→ Try it: Everything from the line with "C213: none -> 6.8uF (plus N15, minus GND)" to the end of the material is to be retyped exactly, both ends included, and nothing else.

== Supplied information

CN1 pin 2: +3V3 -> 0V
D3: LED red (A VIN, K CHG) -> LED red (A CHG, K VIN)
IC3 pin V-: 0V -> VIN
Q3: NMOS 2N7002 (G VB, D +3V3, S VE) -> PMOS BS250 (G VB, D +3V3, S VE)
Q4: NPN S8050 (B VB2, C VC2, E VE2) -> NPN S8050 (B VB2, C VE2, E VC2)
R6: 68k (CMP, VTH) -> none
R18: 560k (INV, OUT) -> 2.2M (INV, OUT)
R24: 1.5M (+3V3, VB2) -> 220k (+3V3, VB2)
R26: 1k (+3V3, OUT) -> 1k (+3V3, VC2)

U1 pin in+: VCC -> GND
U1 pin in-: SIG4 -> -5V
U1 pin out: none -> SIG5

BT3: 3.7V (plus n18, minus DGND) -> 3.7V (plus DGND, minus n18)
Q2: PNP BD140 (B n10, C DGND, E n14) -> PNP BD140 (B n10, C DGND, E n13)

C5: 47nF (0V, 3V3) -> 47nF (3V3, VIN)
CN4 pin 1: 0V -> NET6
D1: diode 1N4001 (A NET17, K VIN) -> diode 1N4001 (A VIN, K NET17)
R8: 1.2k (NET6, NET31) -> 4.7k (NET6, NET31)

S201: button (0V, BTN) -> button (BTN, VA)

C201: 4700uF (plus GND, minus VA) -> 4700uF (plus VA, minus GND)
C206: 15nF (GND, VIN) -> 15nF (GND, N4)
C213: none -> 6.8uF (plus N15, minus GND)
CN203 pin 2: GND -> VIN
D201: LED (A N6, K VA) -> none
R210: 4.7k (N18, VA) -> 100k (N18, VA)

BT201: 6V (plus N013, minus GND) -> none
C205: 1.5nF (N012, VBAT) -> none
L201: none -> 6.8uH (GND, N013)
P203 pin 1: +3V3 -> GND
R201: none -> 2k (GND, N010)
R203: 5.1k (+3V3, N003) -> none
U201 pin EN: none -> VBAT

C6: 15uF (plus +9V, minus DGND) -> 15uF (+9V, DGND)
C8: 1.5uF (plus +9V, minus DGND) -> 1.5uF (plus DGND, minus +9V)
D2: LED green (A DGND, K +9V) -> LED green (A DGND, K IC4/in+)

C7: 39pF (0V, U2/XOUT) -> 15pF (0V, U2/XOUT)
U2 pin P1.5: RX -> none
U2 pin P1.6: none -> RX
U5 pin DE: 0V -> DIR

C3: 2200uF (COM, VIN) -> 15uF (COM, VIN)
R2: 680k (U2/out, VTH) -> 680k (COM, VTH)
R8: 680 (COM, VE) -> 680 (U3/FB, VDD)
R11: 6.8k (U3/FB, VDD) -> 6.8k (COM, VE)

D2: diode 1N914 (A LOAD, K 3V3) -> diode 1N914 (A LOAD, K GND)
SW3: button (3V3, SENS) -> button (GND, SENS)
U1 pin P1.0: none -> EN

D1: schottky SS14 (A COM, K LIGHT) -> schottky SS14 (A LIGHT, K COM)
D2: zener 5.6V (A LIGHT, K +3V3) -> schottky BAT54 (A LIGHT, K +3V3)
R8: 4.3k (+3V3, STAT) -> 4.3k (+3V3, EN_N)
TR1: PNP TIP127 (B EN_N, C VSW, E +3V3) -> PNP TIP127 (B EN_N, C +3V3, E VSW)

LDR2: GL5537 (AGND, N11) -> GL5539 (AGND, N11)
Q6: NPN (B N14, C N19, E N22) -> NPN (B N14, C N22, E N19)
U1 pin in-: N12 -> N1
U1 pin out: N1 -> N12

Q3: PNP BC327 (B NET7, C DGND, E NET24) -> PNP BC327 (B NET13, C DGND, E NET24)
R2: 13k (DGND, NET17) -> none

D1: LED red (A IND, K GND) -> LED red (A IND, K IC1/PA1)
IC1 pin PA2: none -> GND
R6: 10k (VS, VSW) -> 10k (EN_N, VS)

====

→ Result of the task:
C213: none -> 6.8uF (plus N15, minus GND)
CN203 pin 2: GND -> VIN
D201: LED (A N6, K VA) -> none
R210: 4.7k (N18, VA) -> 100k (N18, VA)

BT201: 6V (plus N013, minus GND) -> none
C205: 1.5nF (N012, VBAT) -> none
L201: none -> 6.8uH (GND, N013)
P203 pin 1: +3V3 -> GND
R201: none -> 2k (GND, N010)
R203: 5.1k (+3V3, N003) -> none
U201 pin EN: none -> VBAT

C6: 15uF (plus +9V, minus DGND) -> 15uF (+9V, DGND)
C8: 1.5uF (plus +9V, minus DGND) -> 1.5uF (plus DGND, minus +9V)
D2: LED green (A DGND, K +9V) -> LED green (A DGND, K IC4/in+)

C7: 39pF (0V, U2/XOUT) -> 15pF (0V, U2/XOUT)
U2 pin P1.5: RX -> none
U2 pin P1.6: none -> RX
U5 pin DE: 0V -> DIR

C3: 2200uF (COM, VIN) -> 15uF (COM, VIN)
R2: 680k (U2/out, VTH) -> 680k (COM, VTH)
R8: 680 (COM, VE) -> 680 (U3/FB, VDD)
R11: 6.8k (U3/FB, VDD) -> 6.8k (COM, VE)

D2: diode 1N914 (A LOAD, K 3V3) -> diode 1N914 (A LOAD, K GND)
SW3: button (3V3, SENS) -> button (GND, SENS)
U1 pin P1.0: none -> EN

D1: schottky SS14 (A COM, K LIGHT) -> schottky SS14 (A LIGHT, K COM)
D2: zener 5.6V (A LIGHT, K +3V3) -> schottky BAT54 (A LIGHT, K +3V3)
R8: 4.3k (+3V3, STAT) -> 4.3k (+3V3, EN_N)
TR1: PNP TIP127 (B EN_N, C VSW, E +3V3) -> PNP TIP127 (B EN_N, C +3V3, E VSW)

LDR2: GL5537 (AGND, N11) -> GL5539 (AGND, N11)
Q6: NPN (B N14, C N19, E N22) -> NPN (B N14, C N22, E N19)
U1 pin in-: N12 -> N1
U1 pin out: N1 -> N12

Q3: PNP BC327 (B NET7, C DGND, E NET24) -> PNP BC327 (B NET13, C DGND, E NET24)
R2: 13k (DGND, NET17) -> none

D1: LED red (A IND, K GND) -> LED red (A IND, K IC1/PA1)
IC1 pin PA2: none -> GND
R6: 10k (VS, VSW) -> 10k (EN_N, VS)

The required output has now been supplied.